** The data follows **

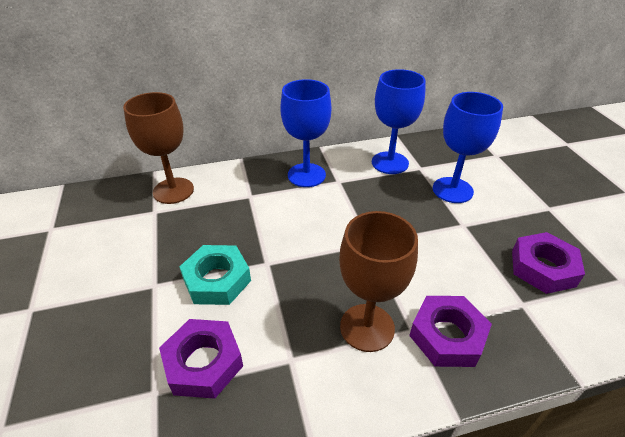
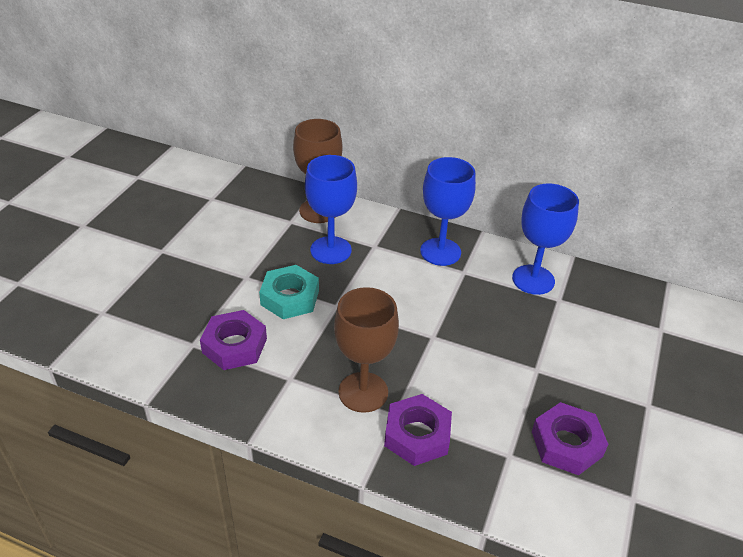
camera: 35 degrees right, 0 degrees up
(452, 190) = (566, 336): blue goblet -> blue goblet (331, 250)

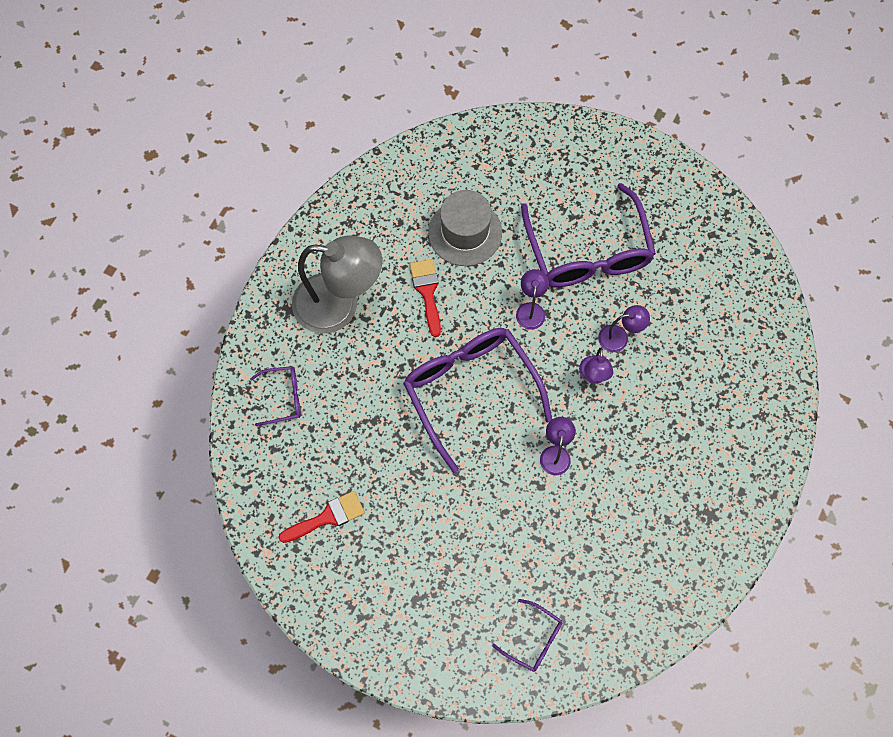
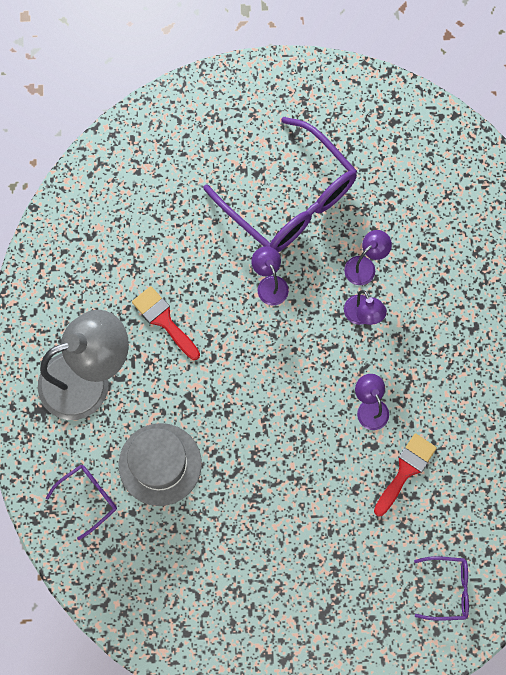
camera: 30 degrees left, 5 degrees up
(327, 517) = (197, 587): red brush -> red brush (405, 471)
(465, 232) = (165, 243): grey hat -> grey hat (160, 464)
(471, 392) = (261, 393): purple glasses -> none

** End of The data **

* [Work order]: Begin with the line that has "(452, 190) = (566, 336): blue" and continue to the last line of the entries, printing each line exactly and nothing else; include both ends and skip the pictures.

* [Answer space]:
(452, 190) = (566, 336): blue goblet -> blue goblet (331, 250)

camera: 30 degrees left, 5 degrees up
(327, 517) = (197, 587): red brush -> red brush (405, 471)
(465, 232) = (165, 243): grey hat -> grey hat (160, 464)
(471, 392) = (261, 393): purple glasses -> none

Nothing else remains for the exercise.